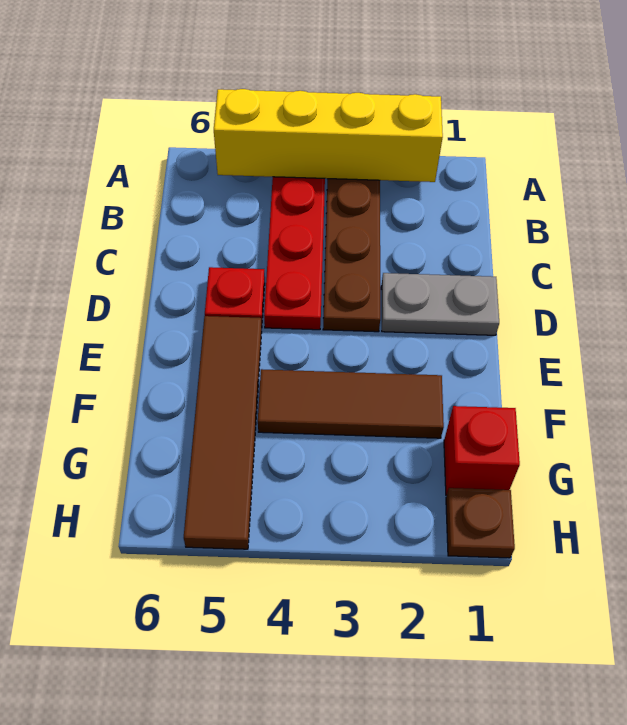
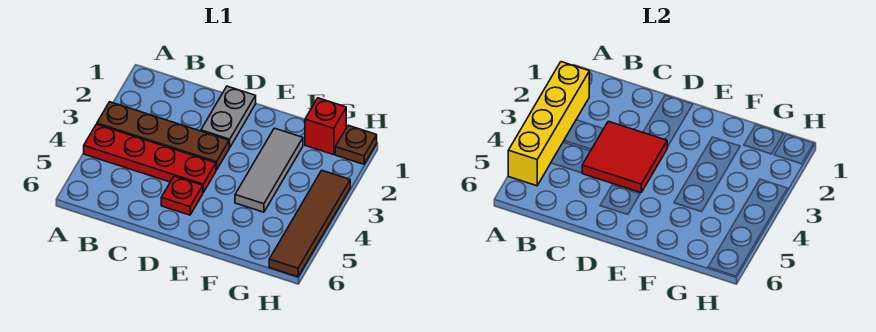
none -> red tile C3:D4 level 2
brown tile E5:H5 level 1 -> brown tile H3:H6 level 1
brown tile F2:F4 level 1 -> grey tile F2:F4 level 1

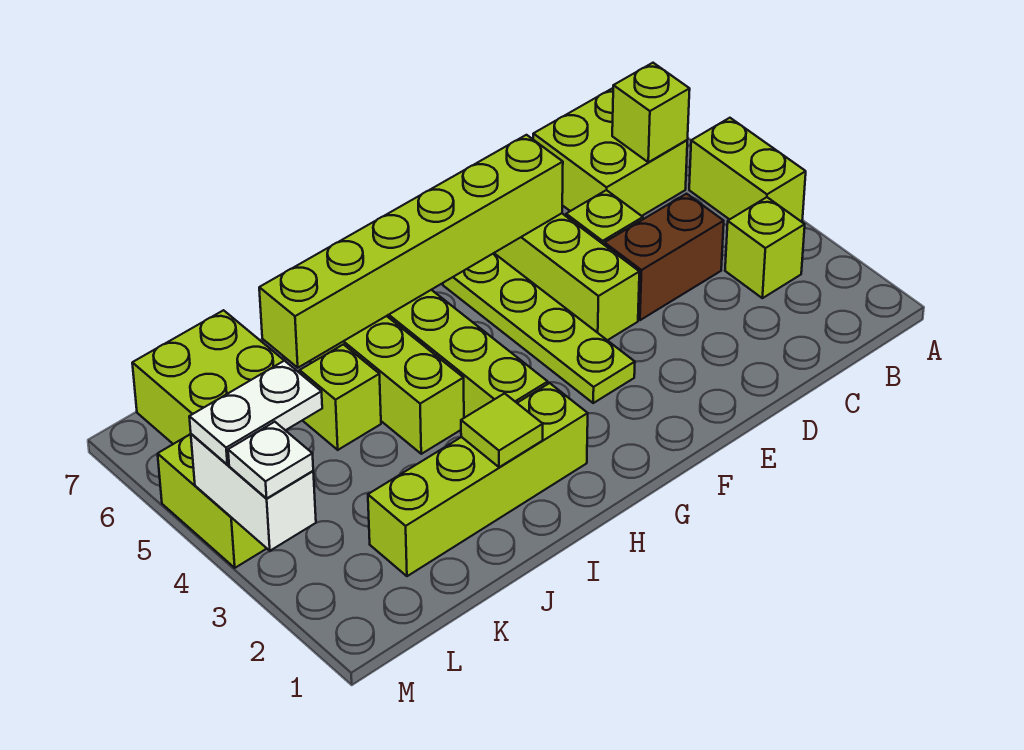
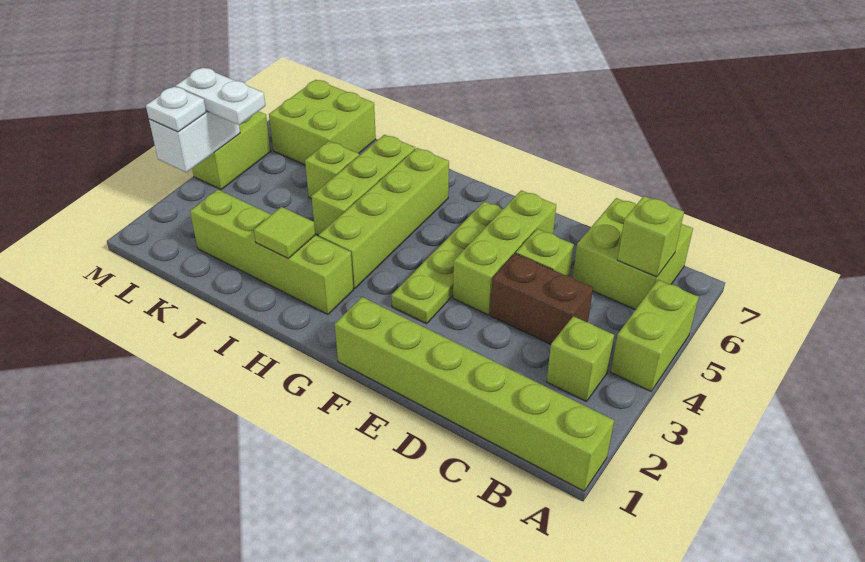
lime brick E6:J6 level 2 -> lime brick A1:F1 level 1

**WORK REQUEST:** All of the data must be repeated exactly, except for the pictures.

**SOLUTION FOR THIS PROBLEM:**
none -> red tile C3:D4 level 2
brown tile E5:H5 level 1 -> brown tile H3:H6 level 1
brown tile F2:F4 level 1 -> grey tile F2:F4 level 1

lime brick E6:J6 level 2 -> lime brick A1:F1 level 1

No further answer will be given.